**Data shown**
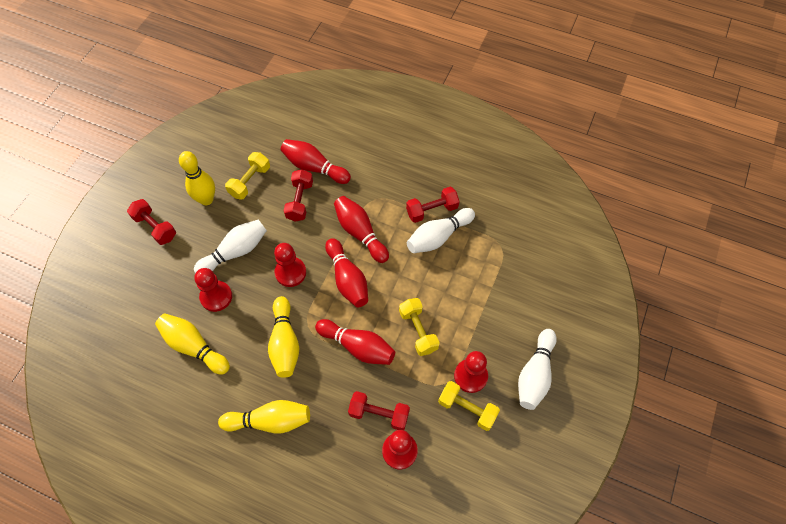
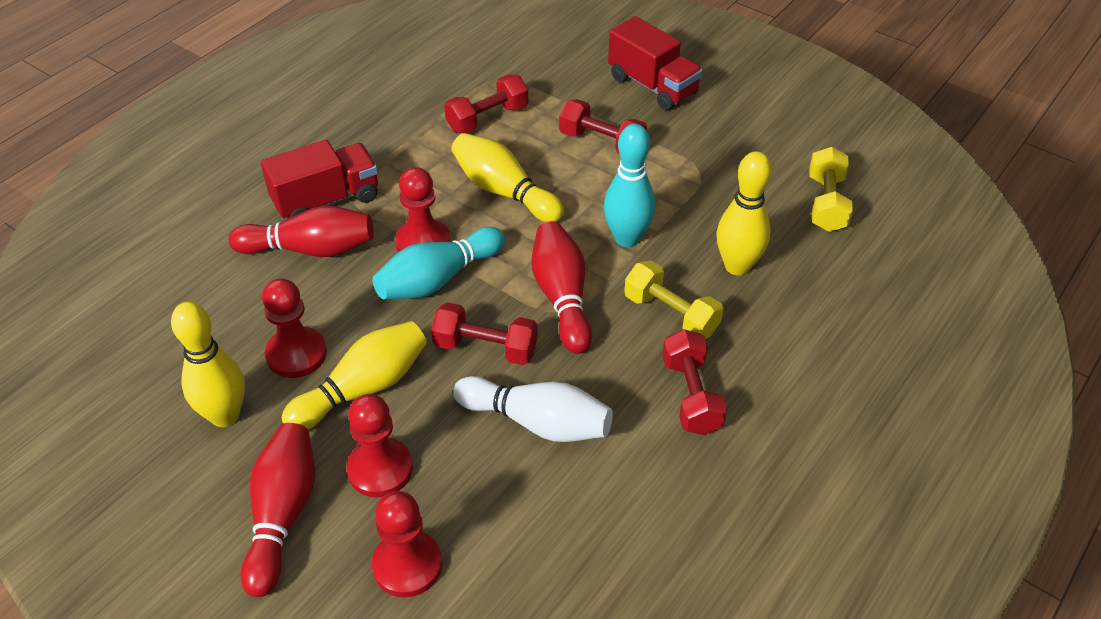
red bowling pin: 4 -> 3
red truck: 0 -> 2
turquoise bowling pin: 0 -> 2
white bowling pin: 3 -> 1
yellow dumbbell: 3 -> 2

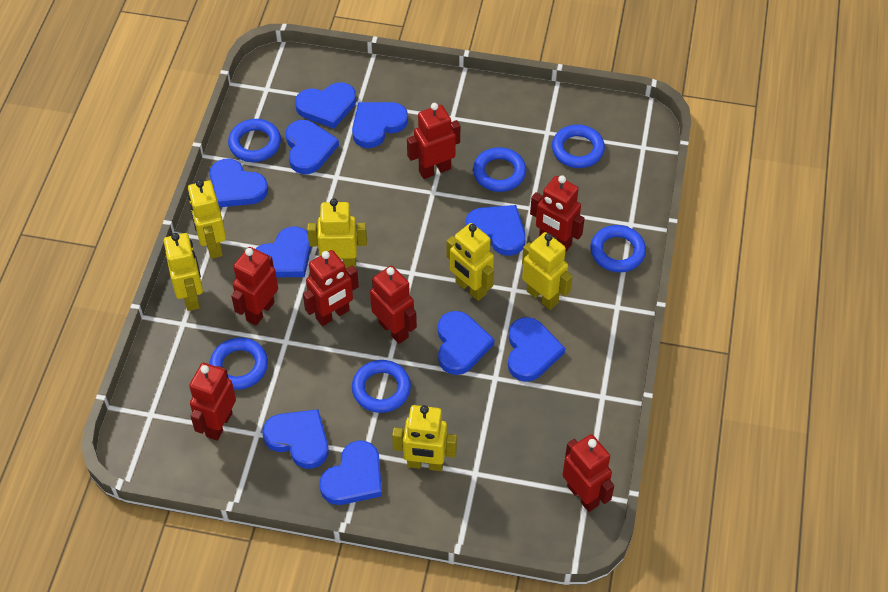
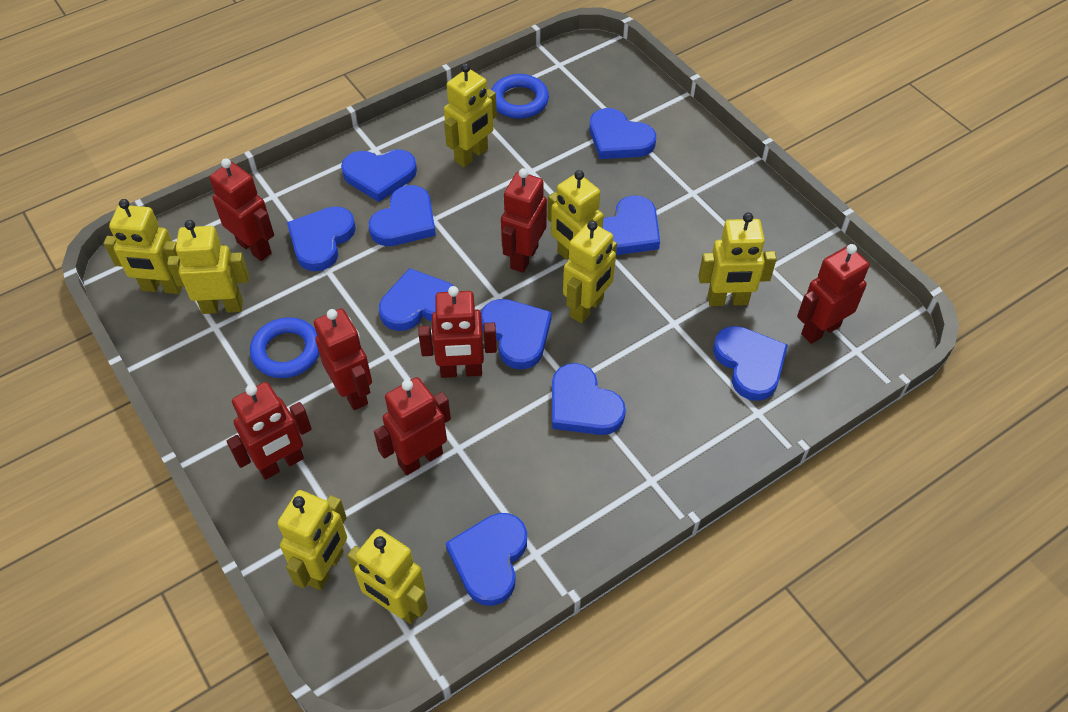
blue ring: 6 -> 2
yellow robot: 6 -> 8

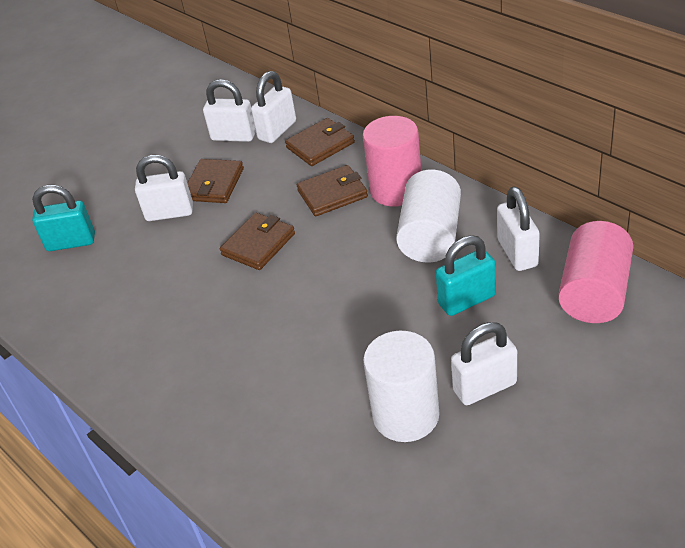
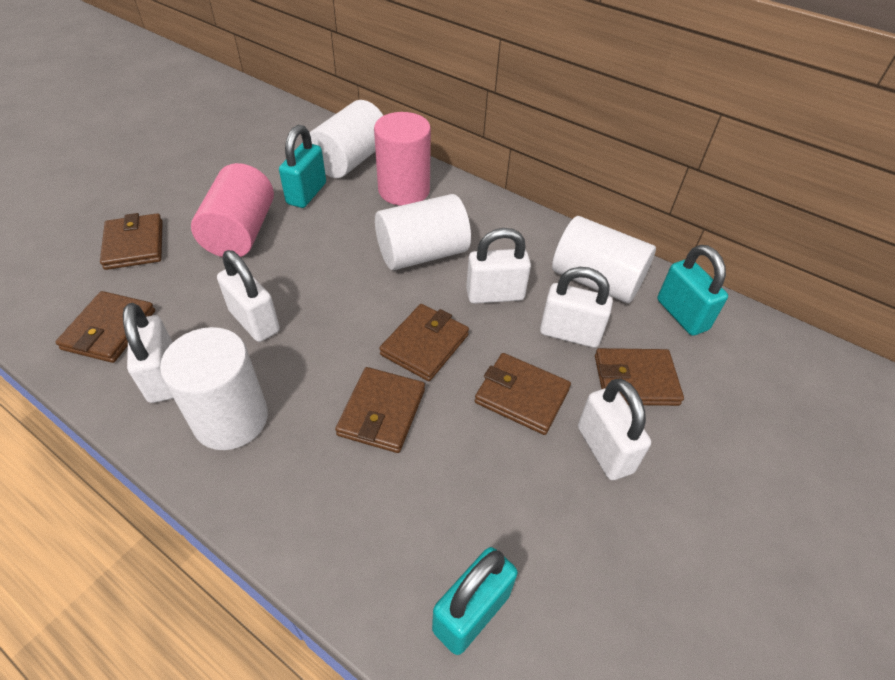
brown wallet: 4 -> 6
turquoise padlock: 2 -> 3
white cylinder: 2 -> 4

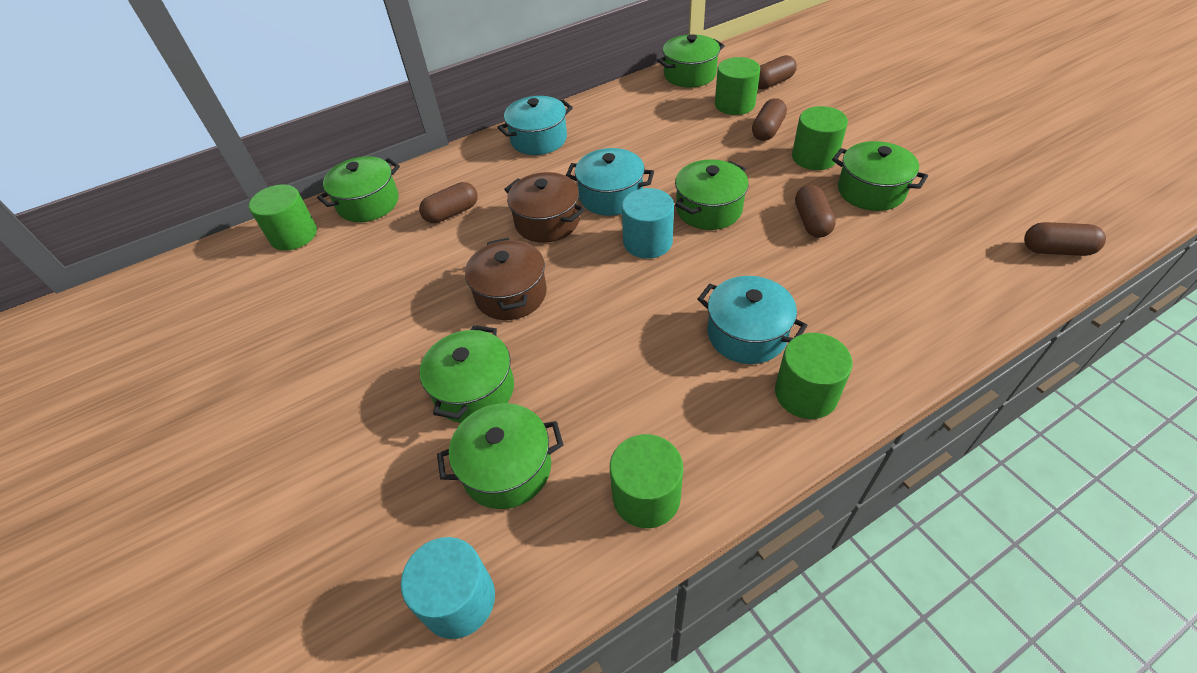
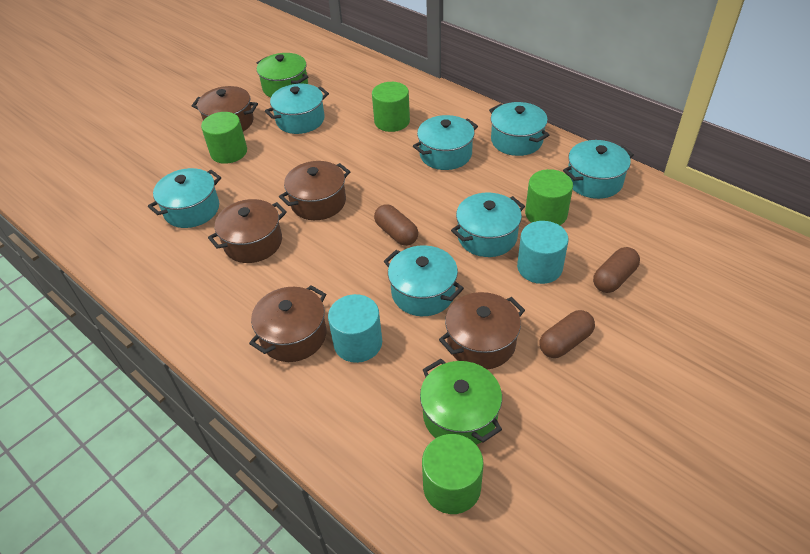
brown capsule: 5 -> 3
brown pot: 2 -> 5
green cylinder: 5 -> 4
green pot: 6 -> 2
turquoise pot: 3 -> 7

**Activity**
Please return all of the material above exactly, minus any pictures.

**Task result**
red bowling pin: 4 -> 3
red truck: 0 -> 2
turquoise bowling pin: 0 -> 2
white bowling pin: 3 -> 1
yellow dumbbell: 3 -> 2

blue ring: 6 -> 2
yellow robot: 6 -> 8

brown wallet: 4 -> 6
turquoise padlock: 2 -> 3
white cylinder: 2 -> 4

brown capsule: 5 -> 3
brown pot: 2 -> 5
green cylinder: 5 -> 4
green pot: 6 -> 2
turquoise pot: 3 -> 7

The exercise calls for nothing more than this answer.